- [Work required]: For the listing below, return the line containing "pos2: [345, 392]", the line containing "pos1: [727, 248]", and all lines in between, exactly as written and nothing else.

- [Exercise materials]:
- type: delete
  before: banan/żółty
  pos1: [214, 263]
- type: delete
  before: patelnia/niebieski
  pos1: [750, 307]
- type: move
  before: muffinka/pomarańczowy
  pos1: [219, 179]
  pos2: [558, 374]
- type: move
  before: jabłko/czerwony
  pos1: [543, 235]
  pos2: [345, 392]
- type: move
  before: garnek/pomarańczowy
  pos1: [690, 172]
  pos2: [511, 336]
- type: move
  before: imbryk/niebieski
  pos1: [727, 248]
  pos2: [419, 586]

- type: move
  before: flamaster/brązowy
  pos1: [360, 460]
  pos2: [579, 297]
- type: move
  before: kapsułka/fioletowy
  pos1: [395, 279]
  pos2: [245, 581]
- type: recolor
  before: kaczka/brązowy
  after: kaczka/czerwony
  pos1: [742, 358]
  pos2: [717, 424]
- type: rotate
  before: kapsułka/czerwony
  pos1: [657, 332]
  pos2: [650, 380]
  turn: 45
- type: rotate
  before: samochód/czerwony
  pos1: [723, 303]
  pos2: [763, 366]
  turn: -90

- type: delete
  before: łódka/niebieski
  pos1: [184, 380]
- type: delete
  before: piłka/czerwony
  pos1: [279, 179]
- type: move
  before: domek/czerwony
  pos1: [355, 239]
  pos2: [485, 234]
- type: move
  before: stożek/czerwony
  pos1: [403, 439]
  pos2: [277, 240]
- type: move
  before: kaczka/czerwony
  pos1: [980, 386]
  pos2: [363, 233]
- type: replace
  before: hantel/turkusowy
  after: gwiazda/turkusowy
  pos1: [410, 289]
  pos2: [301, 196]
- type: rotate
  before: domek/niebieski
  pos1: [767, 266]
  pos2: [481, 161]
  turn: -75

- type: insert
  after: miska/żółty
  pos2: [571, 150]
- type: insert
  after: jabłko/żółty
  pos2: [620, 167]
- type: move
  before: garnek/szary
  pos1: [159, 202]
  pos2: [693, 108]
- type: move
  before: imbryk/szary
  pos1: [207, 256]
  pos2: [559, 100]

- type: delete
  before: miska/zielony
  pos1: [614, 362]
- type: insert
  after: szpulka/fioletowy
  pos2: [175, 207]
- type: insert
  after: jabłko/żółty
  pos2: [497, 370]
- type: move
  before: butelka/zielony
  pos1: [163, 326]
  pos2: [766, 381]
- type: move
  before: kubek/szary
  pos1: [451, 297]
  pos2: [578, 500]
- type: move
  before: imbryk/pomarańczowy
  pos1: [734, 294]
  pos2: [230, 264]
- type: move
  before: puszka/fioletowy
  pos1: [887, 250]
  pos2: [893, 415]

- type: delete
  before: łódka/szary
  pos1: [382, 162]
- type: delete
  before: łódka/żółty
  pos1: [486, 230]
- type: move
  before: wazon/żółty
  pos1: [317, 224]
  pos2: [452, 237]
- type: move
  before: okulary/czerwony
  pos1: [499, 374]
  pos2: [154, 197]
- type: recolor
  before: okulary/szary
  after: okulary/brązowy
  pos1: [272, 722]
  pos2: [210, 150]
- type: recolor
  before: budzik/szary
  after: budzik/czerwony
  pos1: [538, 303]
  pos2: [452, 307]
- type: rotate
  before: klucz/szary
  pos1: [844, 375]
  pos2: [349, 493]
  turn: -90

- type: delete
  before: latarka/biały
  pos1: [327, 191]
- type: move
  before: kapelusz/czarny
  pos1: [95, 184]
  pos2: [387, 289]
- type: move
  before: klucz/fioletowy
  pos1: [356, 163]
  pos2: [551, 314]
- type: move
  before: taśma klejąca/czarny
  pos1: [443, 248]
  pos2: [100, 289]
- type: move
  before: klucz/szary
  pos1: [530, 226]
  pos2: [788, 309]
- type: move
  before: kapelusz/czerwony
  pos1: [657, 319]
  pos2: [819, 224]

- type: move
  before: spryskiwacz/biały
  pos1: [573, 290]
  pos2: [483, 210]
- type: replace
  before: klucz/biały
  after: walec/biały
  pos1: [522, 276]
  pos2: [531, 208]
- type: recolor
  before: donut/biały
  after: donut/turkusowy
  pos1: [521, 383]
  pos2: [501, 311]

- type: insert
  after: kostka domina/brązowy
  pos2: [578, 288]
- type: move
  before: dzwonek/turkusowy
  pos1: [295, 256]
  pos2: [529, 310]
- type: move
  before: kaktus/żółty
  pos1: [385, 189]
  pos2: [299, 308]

- [Response to this exercise]:
  pos2: [345, 392]
- type: move
  before: garnek/pomarańczowy
  pos1: [690, 172]
  pos2: [511, 336]
- type: move
  before: imbryk/niebieski
  pos1: [727, 248]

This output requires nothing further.